━━━ Supplied information ━━━

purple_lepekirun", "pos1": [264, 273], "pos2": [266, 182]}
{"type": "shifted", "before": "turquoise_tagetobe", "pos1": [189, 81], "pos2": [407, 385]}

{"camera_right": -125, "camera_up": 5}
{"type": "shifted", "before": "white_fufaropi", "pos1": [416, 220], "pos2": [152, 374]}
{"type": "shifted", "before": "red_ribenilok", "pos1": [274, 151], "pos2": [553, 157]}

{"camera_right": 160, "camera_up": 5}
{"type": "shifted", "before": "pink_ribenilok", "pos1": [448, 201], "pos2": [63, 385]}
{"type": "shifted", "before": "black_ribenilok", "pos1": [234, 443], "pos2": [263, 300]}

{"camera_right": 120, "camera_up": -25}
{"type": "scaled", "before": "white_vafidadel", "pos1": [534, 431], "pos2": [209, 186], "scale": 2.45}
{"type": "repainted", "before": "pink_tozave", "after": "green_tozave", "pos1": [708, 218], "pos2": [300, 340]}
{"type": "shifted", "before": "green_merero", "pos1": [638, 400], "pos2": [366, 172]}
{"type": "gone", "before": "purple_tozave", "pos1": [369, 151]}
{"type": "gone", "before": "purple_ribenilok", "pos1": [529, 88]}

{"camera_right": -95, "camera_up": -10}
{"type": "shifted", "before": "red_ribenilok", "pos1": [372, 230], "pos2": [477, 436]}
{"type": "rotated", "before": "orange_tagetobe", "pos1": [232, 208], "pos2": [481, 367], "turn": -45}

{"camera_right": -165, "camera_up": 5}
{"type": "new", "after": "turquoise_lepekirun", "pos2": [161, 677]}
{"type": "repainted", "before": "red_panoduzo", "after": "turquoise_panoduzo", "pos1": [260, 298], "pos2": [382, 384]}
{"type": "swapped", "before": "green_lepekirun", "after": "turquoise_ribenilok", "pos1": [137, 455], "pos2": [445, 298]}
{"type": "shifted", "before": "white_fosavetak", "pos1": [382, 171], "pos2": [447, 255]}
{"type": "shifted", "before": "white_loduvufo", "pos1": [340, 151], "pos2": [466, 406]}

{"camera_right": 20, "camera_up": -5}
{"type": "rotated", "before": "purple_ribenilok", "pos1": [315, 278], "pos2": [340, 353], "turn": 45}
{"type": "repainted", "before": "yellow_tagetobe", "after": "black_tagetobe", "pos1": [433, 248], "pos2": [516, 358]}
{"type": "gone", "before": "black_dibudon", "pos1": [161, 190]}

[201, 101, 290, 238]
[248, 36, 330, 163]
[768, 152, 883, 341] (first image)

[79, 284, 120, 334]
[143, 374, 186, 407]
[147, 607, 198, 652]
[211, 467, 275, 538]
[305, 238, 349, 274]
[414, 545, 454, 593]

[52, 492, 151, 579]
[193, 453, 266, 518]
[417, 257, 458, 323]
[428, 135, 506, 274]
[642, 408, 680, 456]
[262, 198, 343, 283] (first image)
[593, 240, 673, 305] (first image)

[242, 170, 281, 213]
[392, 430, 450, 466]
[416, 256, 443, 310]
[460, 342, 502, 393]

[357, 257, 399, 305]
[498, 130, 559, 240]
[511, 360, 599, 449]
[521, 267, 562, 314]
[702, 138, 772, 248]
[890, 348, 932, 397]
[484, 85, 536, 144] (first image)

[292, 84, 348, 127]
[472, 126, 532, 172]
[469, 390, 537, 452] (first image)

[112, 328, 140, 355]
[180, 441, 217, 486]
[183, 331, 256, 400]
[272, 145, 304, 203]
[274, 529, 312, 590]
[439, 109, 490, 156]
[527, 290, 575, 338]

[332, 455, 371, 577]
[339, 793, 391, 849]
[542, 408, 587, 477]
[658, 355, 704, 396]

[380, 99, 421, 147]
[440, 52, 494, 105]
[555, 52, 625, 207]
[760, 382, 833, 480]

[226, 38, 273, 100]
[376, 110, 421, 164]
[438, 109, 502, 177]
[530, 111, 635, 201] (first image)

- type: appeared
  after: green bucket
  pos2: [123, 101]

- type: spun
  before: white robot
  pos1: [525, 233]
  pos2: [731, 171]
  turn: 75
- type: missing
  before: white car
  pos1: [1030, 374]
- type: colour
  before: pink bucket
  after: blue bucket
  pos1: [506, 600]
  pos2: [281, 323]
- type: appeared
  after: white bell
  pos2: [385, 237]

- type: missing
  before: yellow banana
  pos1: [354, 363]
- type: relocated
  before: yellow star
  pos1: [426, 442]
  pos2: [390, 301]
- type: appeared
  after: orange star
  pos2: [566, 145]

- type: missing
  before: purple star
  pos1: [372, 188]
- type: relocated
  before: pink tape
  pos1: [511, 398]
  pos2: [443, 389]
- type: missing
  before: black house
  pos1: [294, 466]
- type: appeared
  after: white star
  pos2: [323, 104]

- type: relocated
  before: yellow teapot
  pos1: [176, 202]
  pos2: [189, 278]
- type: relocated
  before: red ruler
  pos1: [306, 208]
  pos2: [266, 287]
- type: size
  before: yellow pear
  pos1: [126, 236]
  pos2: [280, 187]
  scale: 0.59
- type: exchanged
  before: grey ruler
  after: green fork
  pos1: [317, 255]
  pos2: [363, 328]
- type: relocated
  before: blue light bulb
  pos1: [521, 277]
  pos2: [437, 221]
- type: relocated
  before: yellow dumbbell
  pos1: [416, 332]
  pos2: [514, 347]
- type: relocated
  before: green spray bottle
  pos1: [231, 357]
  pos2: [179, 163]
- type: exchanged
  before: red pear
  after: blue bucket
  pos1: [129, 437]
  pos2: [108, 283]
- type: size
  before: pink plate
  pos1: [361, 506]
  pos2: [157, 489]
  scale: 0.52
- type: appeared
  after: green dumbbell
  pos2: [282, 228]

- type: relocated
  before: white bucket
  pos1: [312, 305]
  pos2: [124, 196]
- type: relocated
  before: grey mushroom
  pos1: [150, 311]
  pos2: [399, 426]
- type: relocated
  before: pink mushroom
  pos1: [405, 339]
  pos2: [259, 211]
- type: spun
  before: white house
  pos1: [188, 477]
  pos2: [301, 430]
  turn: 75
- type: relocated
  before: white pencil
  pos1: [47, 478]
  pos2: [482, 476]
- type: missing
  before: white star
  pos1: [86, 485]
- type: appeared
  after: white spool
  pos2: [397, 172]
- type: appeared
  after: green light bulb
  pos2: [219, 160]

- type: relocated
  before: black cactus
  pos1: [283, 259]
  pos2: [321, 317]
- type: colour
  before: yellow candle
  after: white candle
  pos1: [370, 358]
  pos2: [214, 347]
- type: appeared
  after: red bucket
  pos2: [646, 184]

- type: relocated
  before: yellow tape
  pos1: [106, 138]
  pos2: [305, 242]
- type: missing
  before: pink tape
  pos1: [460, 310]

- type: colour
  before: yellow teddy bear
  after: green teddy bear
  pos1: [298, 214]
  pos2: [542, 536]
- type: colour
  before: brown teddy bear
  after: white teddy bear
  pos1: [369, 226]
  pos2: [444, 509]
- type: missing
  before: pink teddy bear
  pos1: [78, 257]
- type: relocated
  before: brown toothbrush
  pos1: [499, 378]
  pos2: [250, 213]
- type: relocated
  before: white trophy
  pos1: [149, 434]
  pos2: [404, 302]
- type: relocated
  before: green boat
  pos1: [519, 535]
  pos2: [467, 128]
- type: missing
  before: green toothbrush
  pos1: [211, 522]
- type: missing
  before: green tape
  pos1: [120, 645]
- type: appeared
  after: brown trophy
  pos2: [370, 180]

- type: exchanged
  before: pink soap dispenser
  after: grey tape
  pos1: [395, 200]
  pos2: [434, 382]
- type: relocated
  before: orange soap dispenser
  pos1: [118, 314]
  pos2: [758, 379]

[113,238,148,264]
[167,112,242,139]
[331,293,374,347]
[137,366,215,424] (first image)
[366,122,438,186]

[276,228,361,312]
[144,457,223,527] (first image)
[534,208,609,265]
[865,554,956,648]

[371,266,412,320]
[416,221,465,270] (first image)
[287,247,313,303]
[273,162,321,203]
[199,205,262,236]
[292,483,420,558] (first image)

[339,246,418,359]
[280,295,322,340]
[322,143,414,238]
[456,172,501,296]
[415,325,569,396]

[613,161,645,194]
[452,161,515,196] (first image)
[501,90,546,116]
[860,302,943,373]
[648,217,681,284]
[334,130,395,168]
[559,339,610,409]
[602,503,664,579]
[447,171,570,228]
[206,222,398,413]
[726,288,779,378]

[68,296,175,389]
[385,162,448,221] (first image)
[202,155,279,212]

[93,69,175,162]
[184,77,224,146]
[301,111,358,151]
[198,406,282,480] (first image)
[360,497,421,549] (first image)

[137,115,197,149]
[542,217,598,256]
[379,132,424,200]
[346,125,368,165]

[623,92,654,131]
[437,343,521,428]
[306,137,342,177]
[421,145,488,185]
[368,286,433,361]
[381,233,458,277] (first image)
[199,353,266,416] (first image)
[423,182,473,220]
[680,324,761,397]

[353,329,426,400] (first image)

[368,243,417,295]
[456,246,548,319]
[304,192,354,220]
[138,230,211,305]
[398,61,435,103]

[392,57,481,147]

━━━

#### [Task]
What you return must be an exact retyping of the lines above starting at the line with "before: yellow pear" and ending at the line with "before: yellow dumbbell", and nothing besides.

#### [Your response]
  before: yellow pear
  pos1: [126, 236]
  pos2: [280, 187]
  scale: 0.59
- type: exchanged
  before: grey ruler
  after: green fork
  pos1: [317, 255]
  pos2: [363, 328]
- type: relocated
  before: blue light bulb
  pos1: [521, 277]
  pos2: [437, 221]
- type: relocated
  before: yellow dumbbell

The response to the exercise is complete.